EXTRACTED MATERIAL:
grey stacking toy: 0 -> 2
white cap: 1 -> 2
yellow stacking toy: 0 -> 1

==

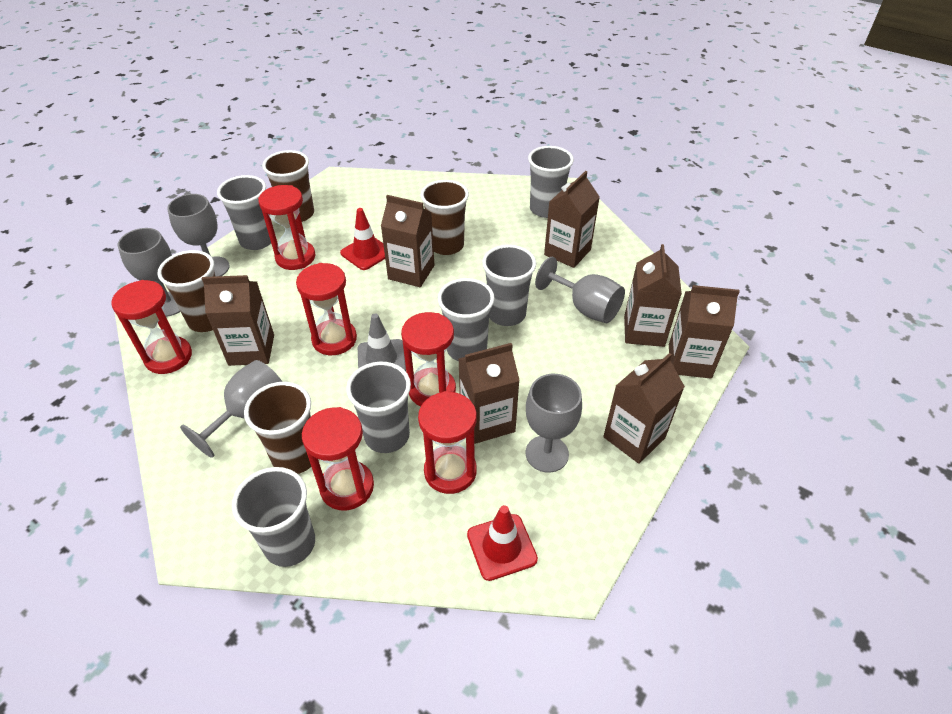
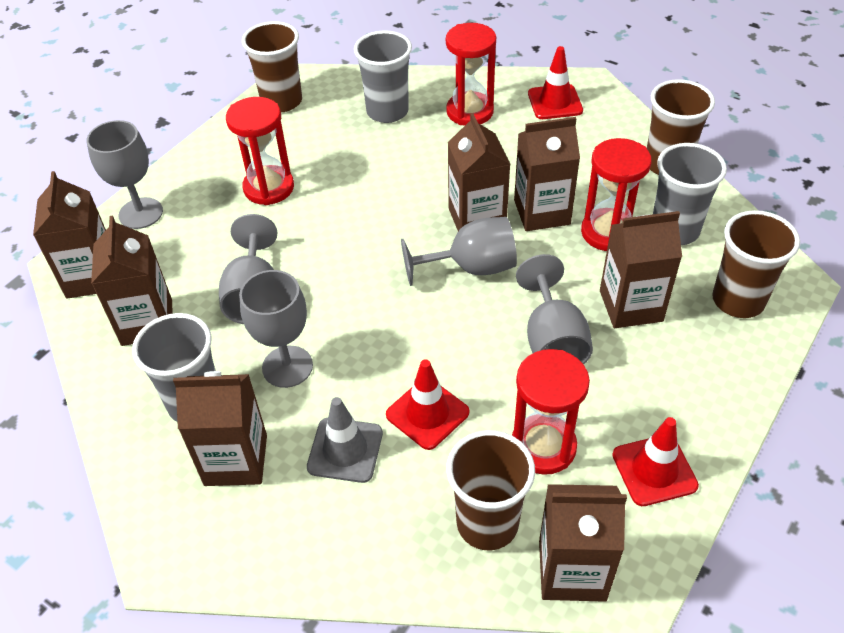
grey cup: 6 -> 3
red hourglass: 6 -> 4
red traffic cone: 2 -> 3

==

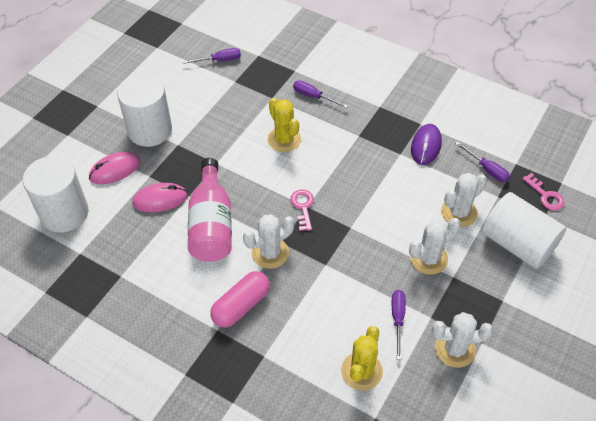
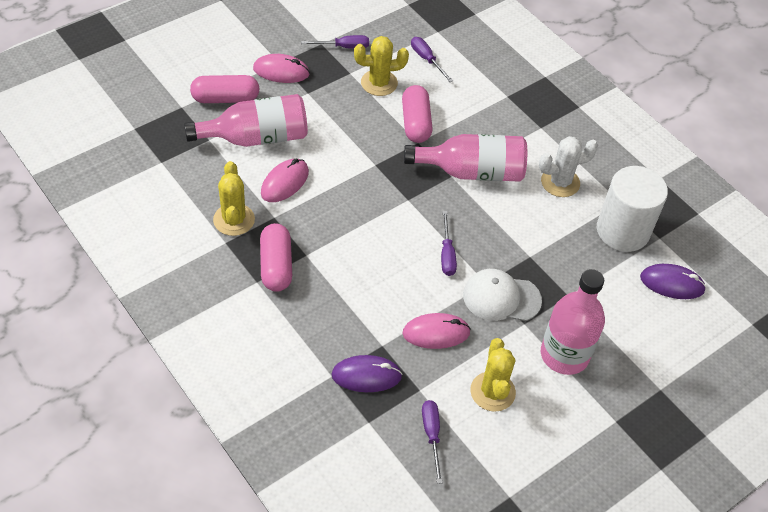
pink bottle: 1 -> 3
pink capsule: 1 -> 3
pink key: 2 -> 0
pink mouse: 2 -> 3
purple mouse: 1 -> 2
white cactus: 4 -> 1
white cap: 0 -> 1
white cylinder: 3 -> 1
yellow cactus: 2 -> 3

ACTIVITY: Filter the records down to the lines that contain the string "pink", and copy those lines.

RESULT OF THE TASK:
pink bottle: 1 -> 3
pink capsule: 1 -> 3
pink key: 2 -> 0
pink mouse: 2 -> 3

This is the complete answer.